***** Supplied records
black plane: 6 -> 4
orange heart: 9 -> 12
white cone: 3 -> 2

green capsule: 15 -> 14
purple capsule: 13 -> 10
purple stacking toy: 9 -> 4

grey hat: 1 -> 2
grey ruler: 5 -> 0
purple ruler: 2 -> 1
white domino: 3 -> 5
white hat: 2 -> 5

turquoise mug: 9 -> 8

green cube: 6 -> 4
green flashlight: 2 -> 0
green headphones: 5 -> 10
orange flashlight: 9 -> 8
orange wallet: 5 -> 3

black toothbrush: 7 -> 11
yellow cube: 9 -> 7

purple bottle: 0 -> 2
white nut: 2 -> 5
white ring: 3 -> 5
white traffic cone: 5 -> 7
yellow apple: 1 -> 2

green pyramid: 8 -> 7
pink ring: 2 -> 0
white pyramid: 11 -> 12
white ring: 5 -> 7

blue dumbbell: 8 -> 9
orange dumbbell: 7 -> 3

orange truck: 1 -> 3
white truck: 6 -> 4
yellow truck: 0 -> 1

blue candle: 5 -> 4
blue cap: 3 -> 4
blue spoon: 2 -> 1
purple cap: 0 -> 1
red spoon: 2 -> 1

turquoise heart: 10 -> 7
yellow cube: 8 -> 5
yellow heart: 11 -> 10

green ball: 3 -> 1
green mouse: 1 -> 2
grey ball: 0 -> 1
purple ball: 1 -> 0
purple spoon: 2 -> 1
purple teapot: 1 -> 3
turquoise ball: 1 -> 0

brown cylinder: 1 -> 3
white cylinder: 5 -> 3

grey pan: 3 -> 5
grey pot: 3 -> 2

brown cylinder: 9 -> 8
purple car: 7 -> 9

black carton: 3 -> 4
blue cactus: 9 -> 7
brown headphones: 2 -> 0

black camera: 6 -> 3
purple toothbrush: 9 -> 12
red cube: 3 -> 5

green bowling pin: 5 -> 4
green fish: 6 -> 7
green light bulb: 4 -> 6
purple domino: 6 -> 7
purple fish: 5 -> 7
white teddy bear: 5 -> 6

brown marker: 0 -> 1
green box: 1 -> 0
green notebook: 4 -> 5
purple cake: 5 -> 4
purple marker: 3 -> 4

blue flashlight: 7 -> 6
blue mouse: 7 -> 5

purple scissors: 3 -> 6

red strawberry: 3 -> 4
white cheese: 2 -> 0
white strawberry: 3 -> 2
**********
__What you should do__. Show the lines in the entries above that include the string "orange".

__Exercise solution__.
orange heart: 9 -> 12
orange flashlight: 9 -> 8
orange wallet: 5 -> 3
orange dumbbell: 7 -> 3
orange truck: 1 -> 3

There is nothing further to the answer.